### WHAT TO WORK ON
Set down a faithful copy of every record below, with no images.

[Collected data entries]

▼

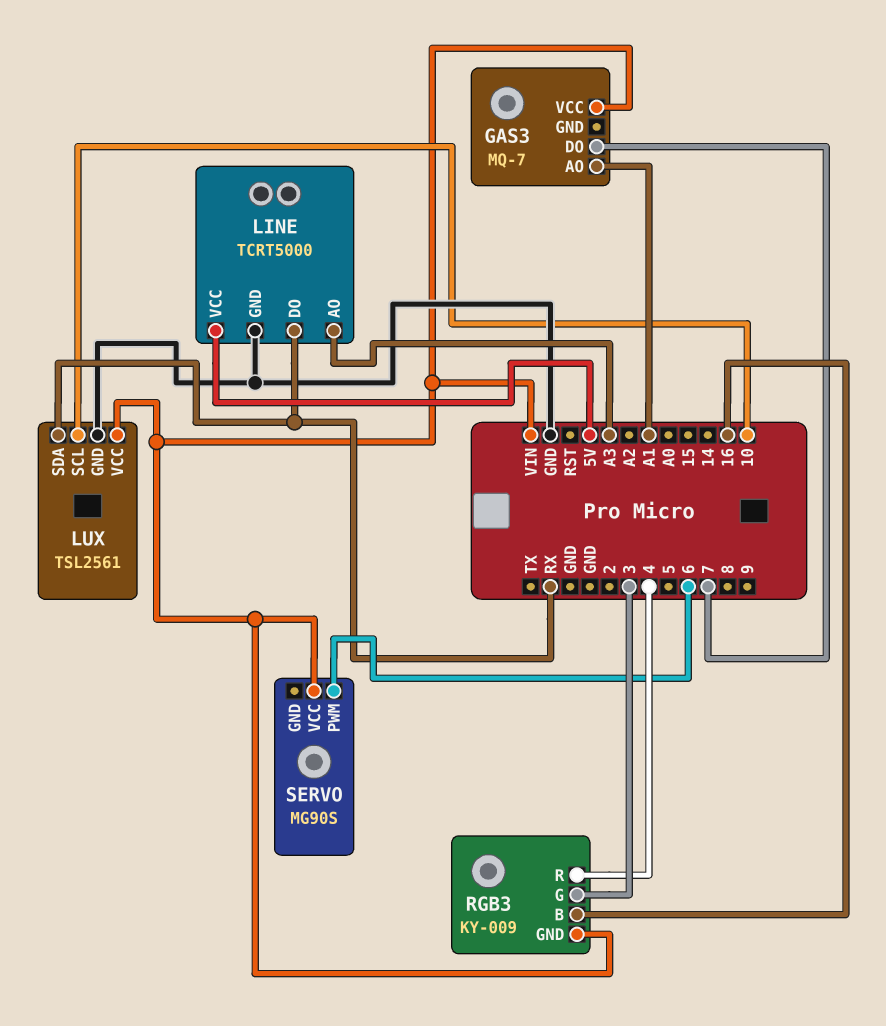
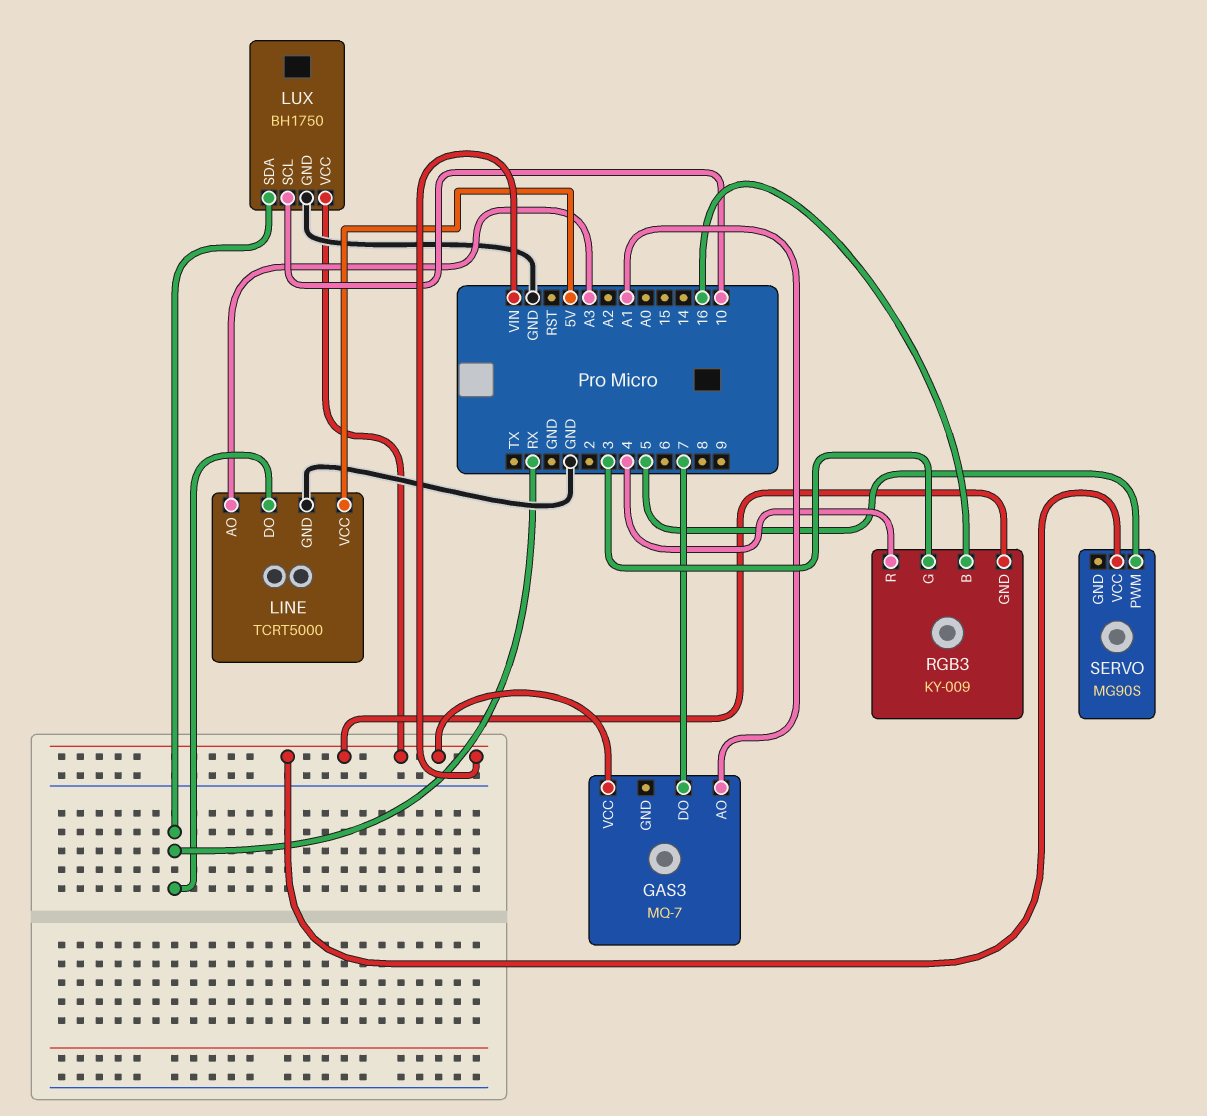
LUX: TSL2561 -> BH1750
SERVO pin PWM: 6 -> 5

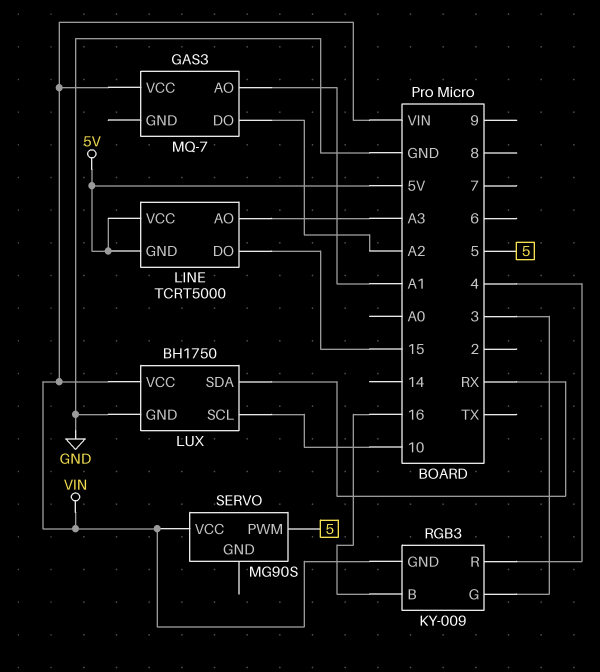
GAS3 pin DO: 7 -> A2
LINE pin DO: RX -> 15
LINE pin GND: GND -> 5V

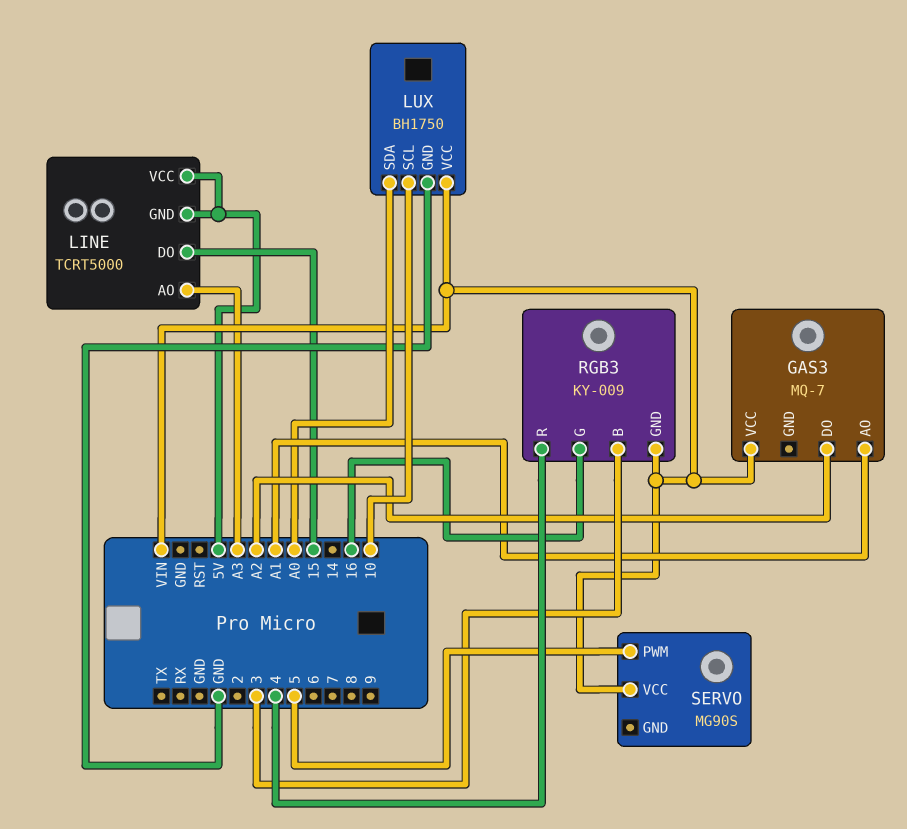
LUX pin SDA: RX -> A0
RGB3 pin B: 16 -> 3
RGB3 pin G: 3 -> 16

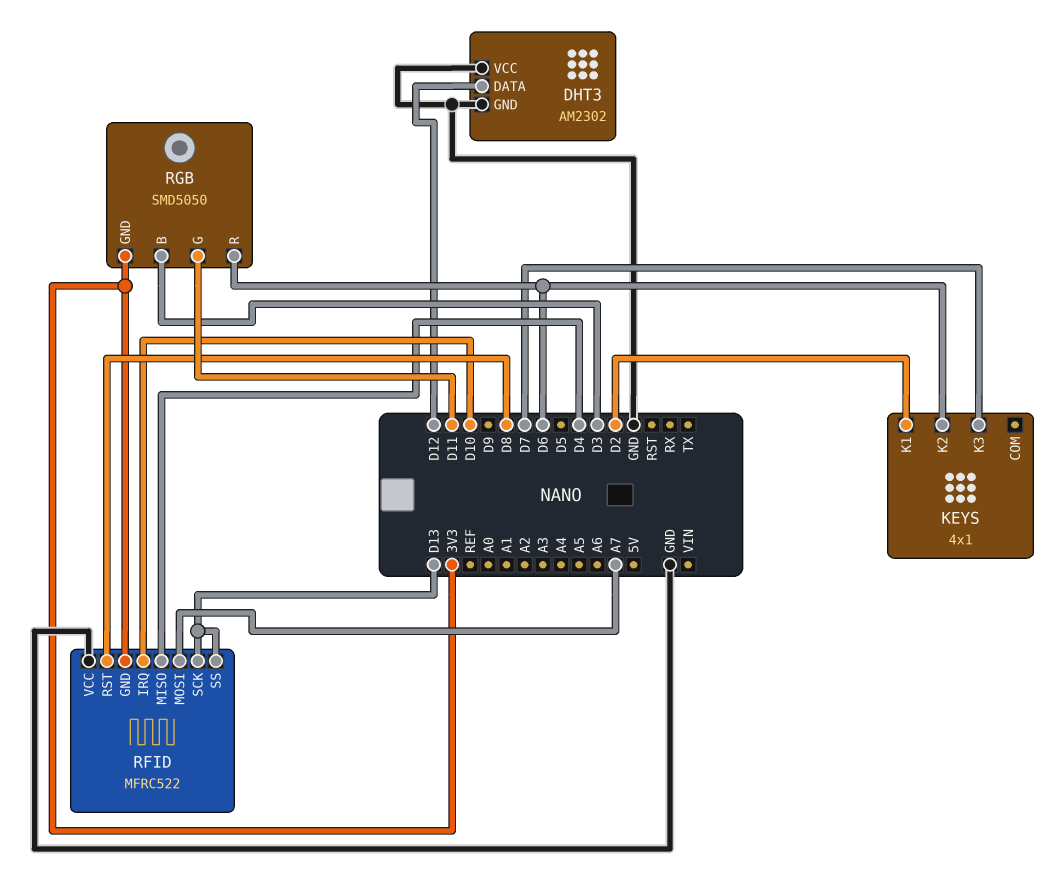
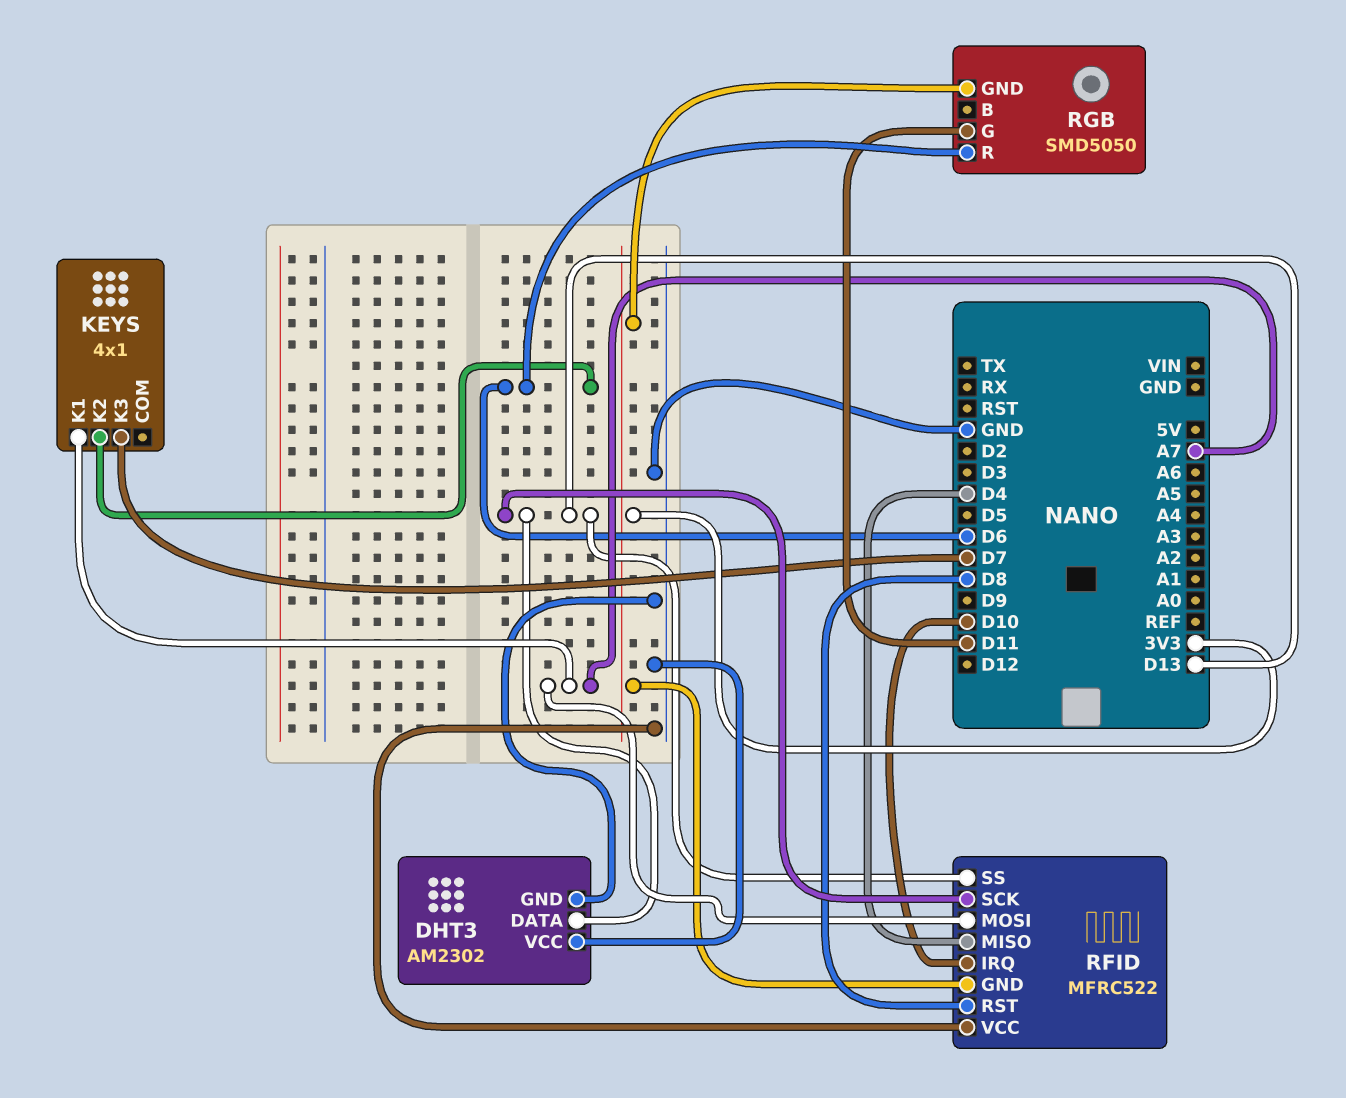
DHT3 pin DATA: D12 -> D13
KEYS pin K1: D2 -> A7
RGB pin B: D3 -> none

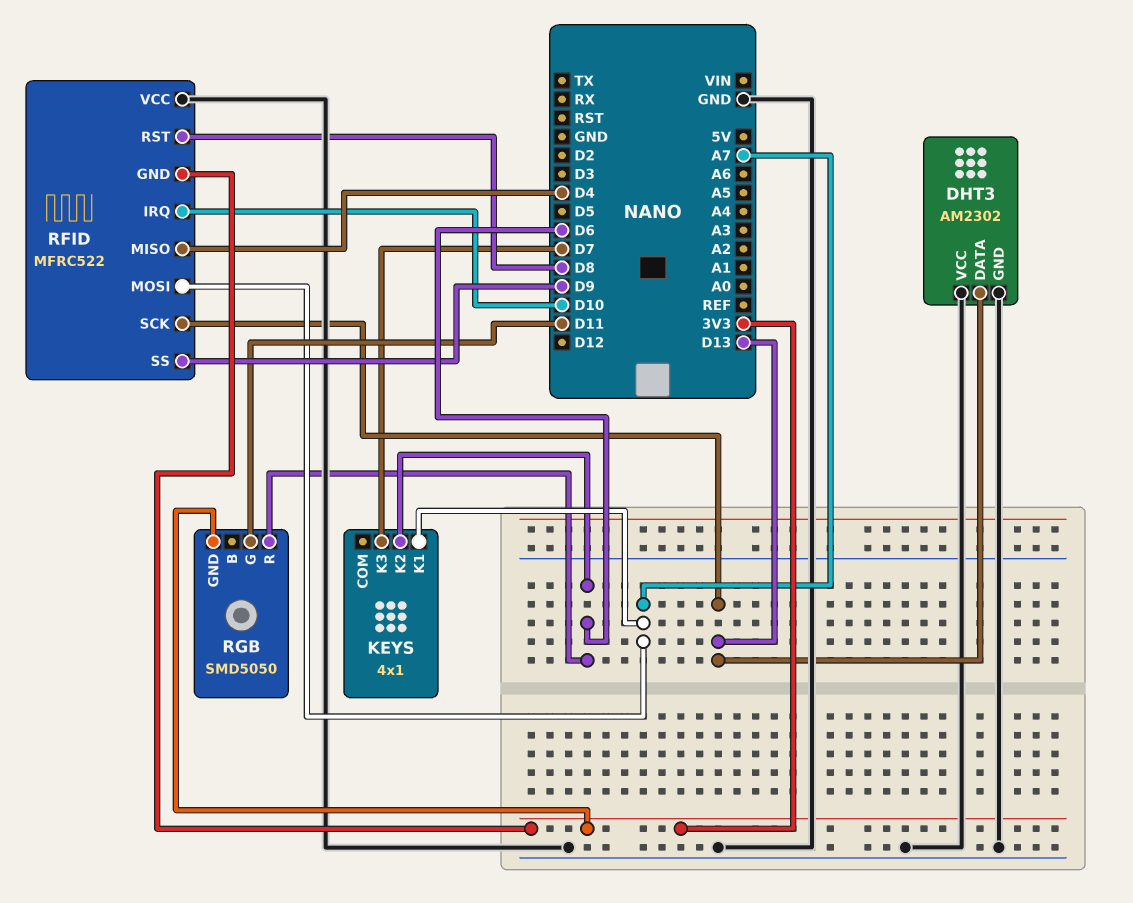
RFID pin SS: D13 -> D9

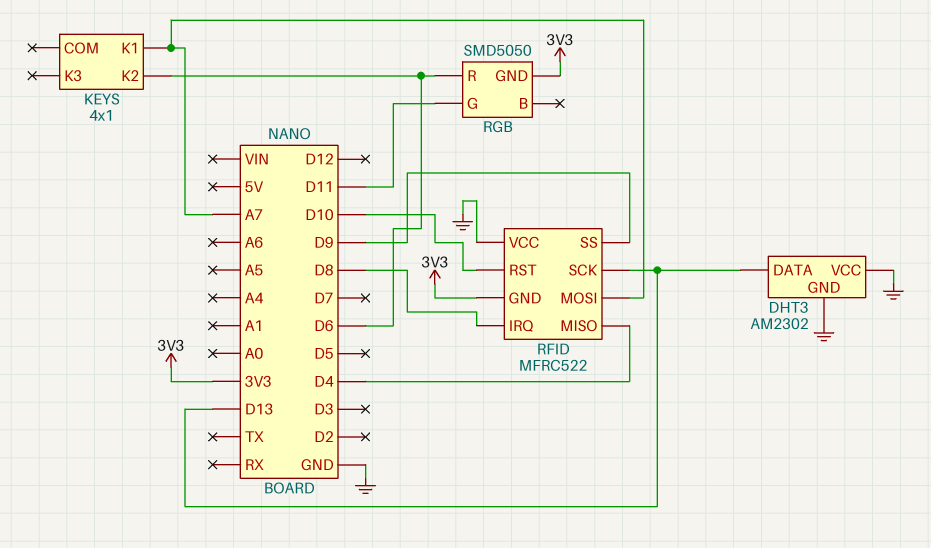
KEYS pin K3: D7 -> none
RFID pin IRQ: D10 -> D8
RFID pin RST: D8 -> D10

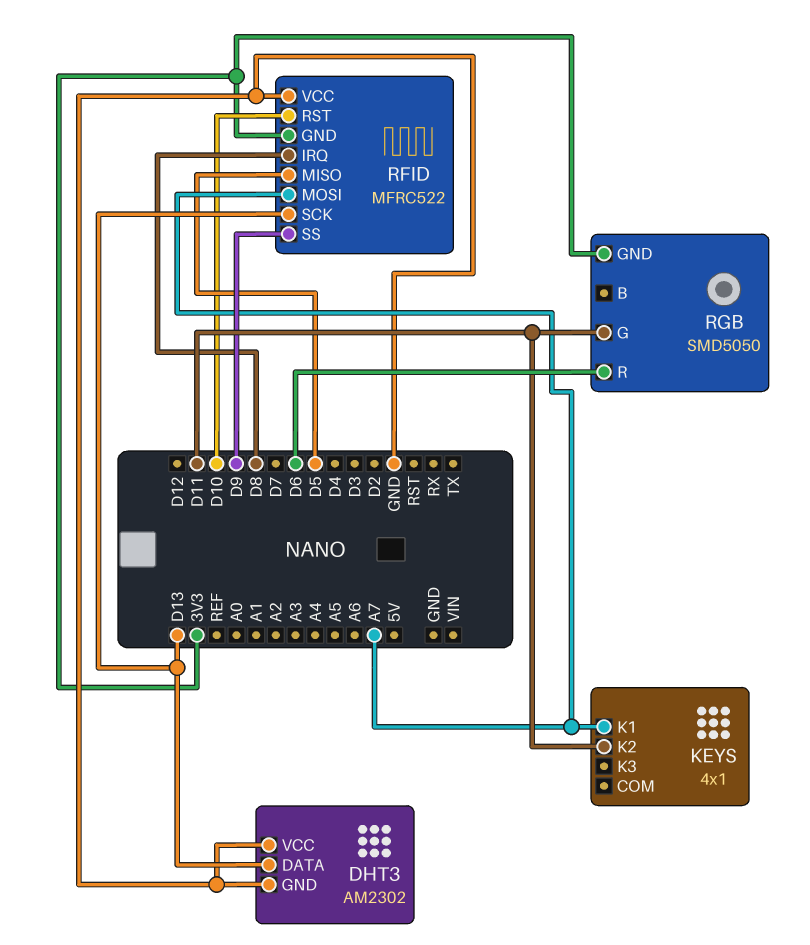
KEYS pin K2: D6 -> D11
RFID pin MISO: D4 -> D5

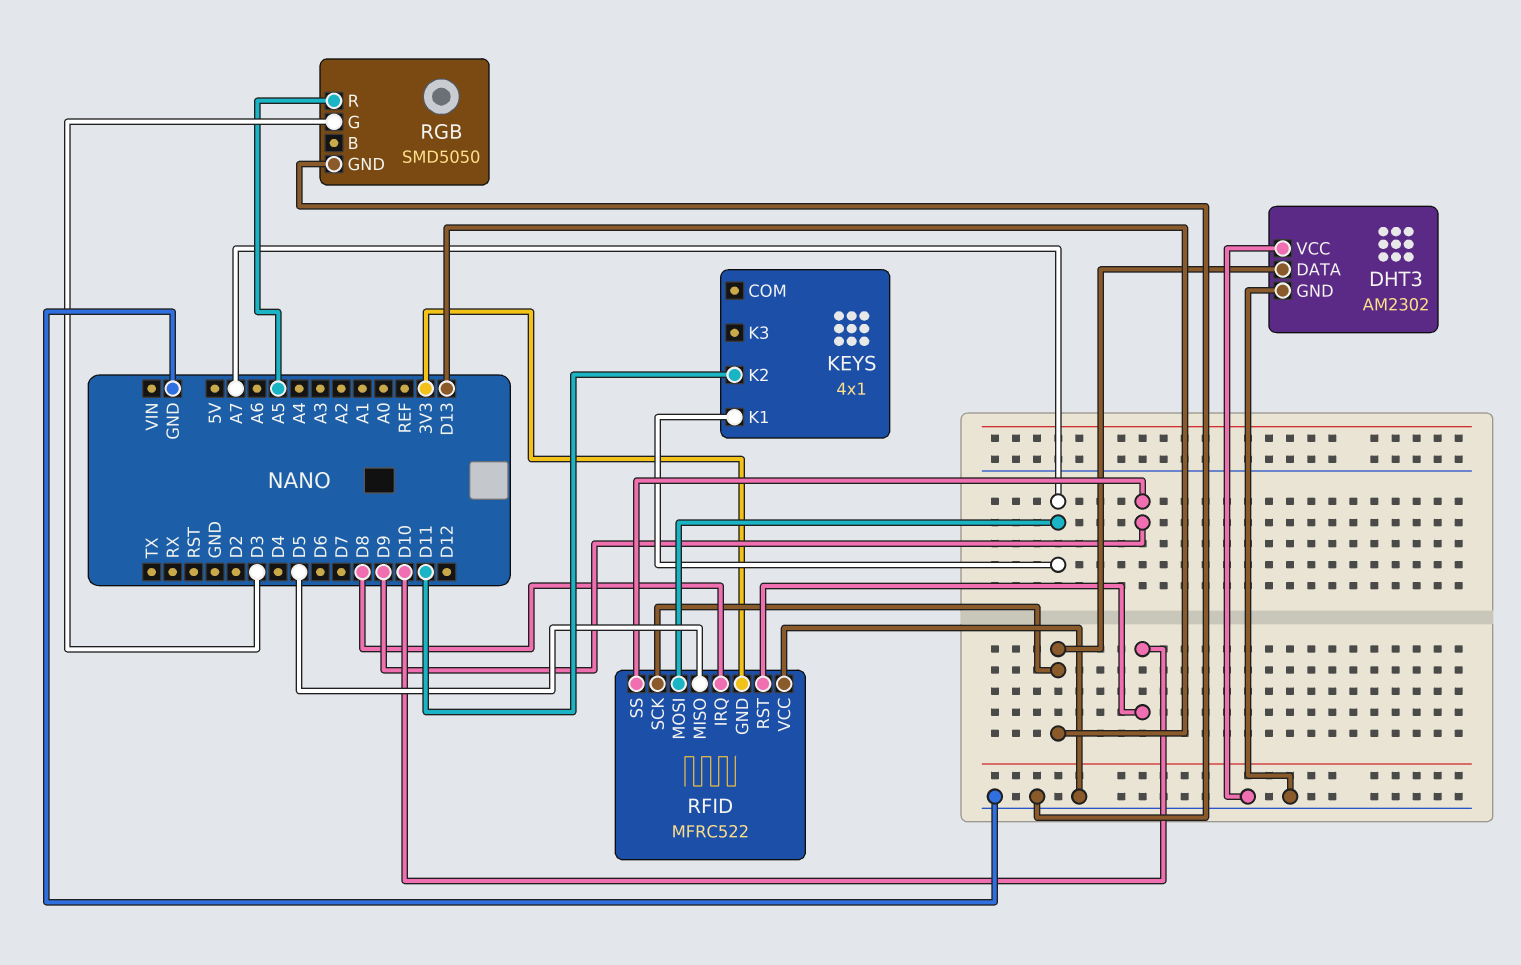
RGB pin G: D11 -> D3
RGB pin GND: 3V3 -> GND
RGB pin R: D6 -> A5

▲

### RESPONSE BOX
LUX: TSL2561 -> BH1750
SERVO pin PWM: 6 -> 5

GAS3 pin DO: 7 -> A2
LINE pin DO: RX -> 15
LINE pin GND: GND -> 5V

LUX pin SDA: RX -> A0
RGB3 pin B: 16 -> 3
RGB3 pin G: 3 -> 16

DHT3 pin DATA: D12 -> D13
KEYS pin K1: D2 -> A7
RGB pin B: D3 -> none

RFID pin SS: D13 -> D9

KEYS pin K3: D7 -> none
RFID pin IRQ: D10 -> D8
RFID pin RST: D8 -> D10

KEYS pin K2: D6 -> D11
RFID pin MISO: D4 -> D5

RGB pin G: D11 -> D3
RGB pin GND: 3V3 -> GND
RGB pin R: D6 -> A5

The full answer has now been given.